* **WHAT TO WORK ON**: Retype all of the lines below with no changes.

+++

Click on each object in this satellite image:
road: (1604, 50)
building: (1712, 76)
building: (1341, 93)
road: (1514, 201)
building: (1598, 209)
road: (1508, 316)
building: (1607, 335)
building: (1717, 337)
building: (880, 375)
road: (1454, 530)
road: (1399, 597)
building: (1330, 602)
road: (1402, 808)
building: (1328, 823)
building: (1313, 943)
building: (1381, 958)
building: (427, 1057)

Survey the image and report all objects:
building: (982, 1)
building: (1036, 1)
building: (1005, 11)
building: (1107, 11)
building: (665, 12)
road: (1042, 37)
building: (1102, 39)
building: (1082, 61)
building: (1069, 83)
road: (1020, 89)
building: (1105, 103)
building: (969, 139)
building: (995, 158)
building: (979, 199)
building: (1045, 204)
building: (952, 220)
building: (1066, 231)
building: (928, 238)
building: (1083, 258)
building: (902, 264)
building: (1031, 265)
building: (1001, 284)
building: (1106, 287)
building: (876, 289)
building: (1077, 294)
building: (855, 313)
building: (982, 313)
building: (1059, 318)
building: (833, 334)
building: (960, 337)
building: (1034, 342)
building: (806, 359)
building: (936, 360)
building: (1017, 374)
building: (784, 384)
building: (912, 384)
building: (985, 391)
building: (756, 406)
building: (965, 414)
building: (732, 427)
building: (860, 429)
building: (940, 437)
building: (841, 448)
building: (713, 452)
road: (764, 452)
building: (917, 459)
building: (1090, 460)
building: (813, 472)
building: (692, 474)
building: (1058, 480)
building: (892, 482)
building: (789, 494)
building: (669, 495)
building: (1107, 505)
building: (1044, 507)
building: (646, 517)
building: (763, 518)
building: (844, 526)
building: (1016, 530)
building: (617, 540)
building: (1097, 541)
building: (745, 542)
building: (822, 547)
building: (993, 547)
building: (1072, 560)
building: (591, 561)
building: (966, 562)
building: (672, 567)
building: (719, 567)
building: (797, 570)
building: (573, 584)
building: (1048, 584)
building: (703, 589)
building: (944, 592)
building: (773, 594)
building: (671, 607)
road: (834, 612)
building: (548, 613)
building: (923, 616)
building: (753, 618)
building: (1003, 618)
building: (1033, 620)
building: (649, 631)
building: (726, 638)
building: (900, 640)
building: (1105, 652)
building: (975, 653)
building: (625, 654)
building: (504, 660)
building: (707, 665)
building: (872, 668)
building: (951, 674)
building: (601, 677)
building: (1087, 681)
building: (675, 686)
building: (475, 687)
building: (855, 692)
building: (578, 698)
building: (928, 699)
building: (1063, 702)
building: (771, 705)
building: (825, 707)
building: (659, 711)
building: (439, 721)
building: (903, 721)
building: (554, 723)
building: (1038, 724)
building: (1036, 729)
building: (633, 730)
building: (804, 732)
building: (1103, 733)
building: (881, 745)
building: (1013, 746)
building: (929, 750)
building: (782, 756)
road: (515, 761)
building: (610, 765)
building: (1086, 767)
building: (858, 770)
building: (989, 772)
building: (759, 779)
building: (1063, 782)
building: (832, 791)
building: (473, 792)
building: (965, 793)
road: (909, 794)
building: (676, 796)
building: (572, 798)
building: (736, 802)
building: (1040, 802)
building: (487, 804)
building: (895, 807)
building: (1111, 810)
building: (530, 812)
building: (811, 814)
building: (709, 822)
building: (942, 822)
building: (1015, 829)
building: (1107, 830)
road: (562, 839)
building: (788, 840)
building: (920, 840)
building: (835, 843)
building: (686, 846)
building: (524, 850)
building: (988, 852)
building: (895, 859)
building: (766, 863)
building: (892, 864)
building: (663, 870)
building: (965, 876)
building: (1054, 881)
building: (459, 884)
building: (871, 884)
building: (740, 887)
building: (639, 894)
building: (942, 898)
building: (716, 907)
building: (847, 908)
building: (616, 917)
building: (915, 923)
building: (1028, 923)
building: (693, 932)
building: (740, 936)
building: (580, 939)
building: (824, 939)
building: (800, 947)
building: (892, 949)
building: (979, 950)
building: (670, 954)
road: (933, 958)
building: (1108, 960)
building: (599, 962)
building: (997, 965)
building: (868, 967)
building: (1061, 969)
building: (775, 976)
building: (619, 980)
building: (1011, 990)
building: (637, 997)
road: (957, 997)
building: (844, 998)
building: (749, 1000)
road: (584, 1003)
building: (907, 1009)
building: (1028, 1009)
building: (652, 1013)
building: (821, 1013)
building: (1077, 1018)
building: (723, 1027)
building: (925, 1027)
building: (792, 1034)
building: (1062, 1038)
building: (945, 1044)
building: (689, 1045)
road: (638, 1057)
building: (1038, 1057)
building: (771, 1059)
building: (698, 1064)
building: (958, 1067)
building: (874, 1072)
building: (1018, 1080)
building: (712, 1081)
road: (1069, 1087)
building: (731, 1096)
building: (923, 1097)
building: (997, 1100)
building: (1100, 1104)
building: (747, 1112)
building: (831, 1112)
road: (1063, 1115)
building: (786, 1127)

+++

* **SOLUTION**:
Click on each object in this satellite image:
road: (1604, 50)
building: (1712, 76)
building: (1341, 93)
road: (1514, 201)
building: (1598, 209)
road: (1508, 316)
building: (1607, 335)
building: (1717, 337)
building: (880, 375)
road: (1454, 530)
road: (1399, 597)
building: (1330, 602)
road: (1402, 808)
building: (1328, 823)
building: (1313, 943)
building: (1381, 958)
building: (427, 1057)

Survey the image and report all objects:
building: (982, 1)
building: (1036, 1)
building: (1005, 11)
building: (1107, 11)
building: (665, 12)
road: (1042, 37)
building: (1102, 39)
building: (1082, 61)
building: (1069, 83)
road: (1020, 89)
building: (1105, 103)
building: (969, 139)
building: (995, 158)
building: (979, 199)
building: (1045, 204)
building: (952, 220)
building: (1066, 231)
building: (928, 238)
building: (1083, 258)
building: (902, 264)
building: (1031, 265)
building: (1001, 284)
building: (1106, 287)
building: (876, 289)
building: (1077, 294)
building: (855, 313)
building: (982, 313)
building: (1059, 318)
building: (833, 334)
building: (960, 337)
building: (1034, 342)
building: (806, 359)
building: (936, 360)
building: (1017, 374)
building: (784, 384)
building: (912, 384)
building: (985, 391)
building: (756, 406)
building: (965, 414)
building: (732, 427)
building: (860, 429)
building: (940, 437)
building: (841, 448)
building: (713, 452)
road: (764, 452)
building: (917, 459)
building: (1090, 460)
building: (813, 472)
building: (692, 474)
building: (1058, 480)
building: (892, 482)
building: (789, 494)
building: (669, 495)
building: (1107, 505)
building: (1044, 507)
building: (646, 517)
building: (763, 518)
building: (844, 526)
building: (1016, 530)
building: (617, 540)
building: (1097, 541)
building: (745, 542)
building: (822, 547)
building: (993, 547)
building: (1072, 560)
building: (591, 561)
building: (966, 562)
building: (672, 567)
building: (719, 567)
building: (797, 570)
building: (573, 584)
building: (1048, 584)
building: (703, 589)
building: (944, 592)
building: (773, 594)
building: (671, 607)
road: (834, 612)
building: (548, 613)
building: (923, 616)
building: (753, 618)
building: (1003, 618)
building: (1033, 620)
building: (649, 631)
building: (726, 638)
building: (900, 640)
building: (1105, 652)
building: (975, 653)
building: (625, 654)
building: (504, 660)
building: (707, 665)
building: (872, 668)
building: (951, 674)
building: (601, 677)
building: (1087, 681)
building: (675, 686)
building: (475, 687)
building: (855, 692)
building: (578, 698)
building: (928, 699)
building: (1063, 702)
building: (771, 705)
building: (825, 707)
building: (659, 711)
building: (439, 721)
building: (903, 721)
building: (554, 723)
building: (1038, 724)
building: (1036, 729)
building: (633, 730)
building: (804, 732)
building: (1103, 733)
building: (881, 745)
building: (1013, 746)
building: (929, 750)
building: (782, 756)
road: (515, 761)
building: (610, 765)
building: (1086, 767)
building: (858, 770)
building: (989, 772)
building: (759, 779)
building: (1063, 782)
building: (832, 791)
building: (473, 792)
building: (965, 793)
road: (909, 794)
building: (676, 796)
building: (572, 798)
building: (736, 802)
building: (1040, 802)
building: (487, 804)
building: (895, 807)
building: (1111, 810)
building: (530, 812)
building: (811, 814)
building: (709, 822)
building: (942, 822)
building: (1015, 829)
building: (1107, 830)
road: (562, 839)
building: (788, 840)
building: (920, 840)
building: (835, 843)
building: (686, 846)
building: (524, 850)
building: (988, 852)
building: (895, 859)
building: (766, 863)
building: (892, 864)
building: (663, 870)
building: (965, 876)
building: (1054, 881)
building: (459, 884)
building: (871, 884)
building: (740, 887)
building: (639, 894)
building: (942, 898)
building: (716, 907)
building: (847, 908)
building: (616, 917)
building: (915, 923)
building: (1028, 923)
building: (693, 932)
building: (740, 936)
building: (580, 939)
building: (824, 939)
building: (800, 947)
building: (892, 949)
building: (979, 950)
building: (670, 954)
road: (933, 958)
building: (1108, 960)
building: (599, 962)
building: (997, 965)
building: (868, 967)
building: (1061, 969)
building: (775, 976)
building: (619, 980)
building: (1011, 990)
building: (637, 997)
road: (957, 997)
building: (844, 998)
building: (749, 1000)
road: (584, 1003)
building: (907, 1009)
building: (1028, 1009)
building: (652, 1013)
building: (821, 1013)
building: (1077, 1018)
building: (723, 1027)
building: (925, 1027)
building: (792, 1034)
building: (1062, 1038)
building: (945, 1044)
building: (689, 1045)
road: (638, 1057)
building: (1038, 1057)
building: (771, 1059)
building: (698, 1064)
building: (958, 1067)
building: (874, 1072)
building: (1018, 1080)
building: (712, 1081)
road: (1069, 1087)
building: (731, 1096)
building: (923, 1097)
building: (997, 1100)
building: (1100, 1104)
building: (747, 1112)
building: (831, 1112)
road: (1063, 1115)
building: (786, 1127)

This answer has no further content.